(Source data Opens)

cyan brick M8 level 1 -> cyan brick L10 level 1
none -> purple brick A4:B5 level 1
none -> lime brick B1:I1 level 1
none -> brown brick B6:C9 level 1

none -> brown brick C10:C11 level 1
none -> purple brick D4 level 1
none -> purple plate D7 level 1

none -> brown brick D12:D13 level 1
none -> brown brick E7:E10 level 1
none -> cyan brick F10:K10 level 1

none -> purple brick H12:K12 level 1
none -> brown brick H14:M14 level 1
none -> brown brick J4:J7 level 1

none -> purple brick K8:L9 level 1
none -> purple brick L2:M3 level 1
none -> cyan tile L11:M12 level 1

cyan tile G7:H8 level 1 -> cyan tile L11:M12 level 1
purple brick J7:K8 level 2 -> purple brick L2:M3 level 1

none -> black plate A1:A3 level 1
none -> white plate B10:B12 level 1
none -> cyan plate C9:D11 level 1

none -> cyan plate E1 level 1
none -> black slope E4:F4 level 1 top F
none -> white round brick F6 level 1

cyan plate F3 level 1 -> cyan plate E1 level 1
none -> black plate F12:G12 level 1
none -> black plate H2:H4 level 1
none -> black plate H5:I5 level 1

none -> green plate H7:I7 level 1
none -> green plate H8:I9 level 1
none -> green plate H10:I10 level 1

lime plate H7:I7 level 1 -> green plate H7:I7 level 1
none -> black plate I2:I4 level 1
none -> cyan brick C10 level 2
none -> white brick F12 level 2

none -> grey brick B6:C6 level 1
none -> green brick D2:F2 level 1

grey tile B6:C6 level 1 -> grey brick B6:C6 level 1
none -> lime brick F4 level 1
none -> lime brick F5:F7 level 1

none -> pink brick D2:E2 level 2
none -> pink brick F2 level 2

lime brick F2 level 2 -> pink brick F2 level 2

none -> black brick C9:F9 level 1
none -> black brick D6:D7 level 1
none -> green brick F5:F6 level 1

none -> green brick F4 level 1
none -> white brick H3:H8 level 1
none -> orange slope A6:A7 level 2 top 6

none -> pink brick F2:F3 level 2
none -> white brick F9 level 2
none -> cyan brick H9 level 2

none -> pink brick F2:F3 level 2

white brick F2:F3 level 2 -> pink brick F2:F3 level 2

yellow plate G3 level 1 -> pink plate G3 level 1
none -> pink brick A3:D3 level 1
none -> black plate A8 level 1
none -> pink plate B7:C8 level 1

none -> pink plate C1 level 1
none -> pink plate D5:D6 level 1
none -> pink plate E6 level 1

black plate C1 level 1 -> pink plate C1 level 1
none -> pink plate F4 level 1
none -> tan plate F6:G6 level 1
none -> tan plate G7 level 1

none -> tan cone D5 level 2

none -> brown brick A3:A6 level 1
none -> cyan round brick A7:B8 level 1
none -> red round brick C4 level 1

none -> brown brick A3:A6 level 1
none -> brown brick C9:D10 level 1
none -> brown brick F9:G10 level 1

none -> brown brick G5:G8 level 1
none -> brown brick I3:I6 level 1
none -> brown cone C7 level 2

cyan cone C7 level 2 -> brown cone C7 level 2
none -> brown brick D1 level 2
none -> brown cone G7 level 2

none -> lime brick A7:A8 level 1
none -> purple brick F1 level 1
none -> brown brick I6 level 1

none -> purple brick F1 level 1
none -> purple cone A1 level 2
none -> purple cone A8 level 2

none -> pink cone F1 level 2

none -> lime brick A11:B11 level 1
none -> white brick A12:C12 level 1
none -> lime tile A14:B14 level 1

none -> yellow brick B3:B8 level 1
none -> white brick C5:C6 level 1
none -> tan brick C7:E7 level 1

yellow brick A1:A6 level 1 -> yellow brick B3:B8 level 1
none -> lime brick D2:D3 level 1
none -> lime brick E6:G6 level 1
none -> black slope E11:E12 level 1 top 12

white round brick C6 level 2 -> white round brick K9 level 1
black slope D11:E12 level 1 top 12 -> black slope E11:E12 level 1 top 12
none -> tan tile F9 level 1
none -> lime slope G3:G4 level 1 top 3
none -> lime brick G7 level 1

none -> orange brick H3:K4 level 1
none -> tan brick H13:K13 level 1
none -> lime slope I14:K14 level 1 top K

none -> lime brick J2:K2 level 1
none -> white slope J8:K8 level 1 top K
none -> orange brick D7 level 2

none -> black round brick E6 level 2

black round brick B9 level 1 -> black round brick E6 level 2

(Source data Closes)

Directions for this task — Could you return exactly the stretch of the data above that starts at the line with "none -> pink plate D5:D6 level 1" and ends at the line with "none -> tan cone D5 level 2", both lines included?

Solution —
none -> pink plate D5:D6 level 1
none -> pink plate E6 level 1

black plate C1 level 1 -> pink plate C1 level 1
none -> pink plate F4 level 1
none -> tan plate F6:G6 level 1
none -> tan plate G7 level 1

none -> tan cone D5 level 2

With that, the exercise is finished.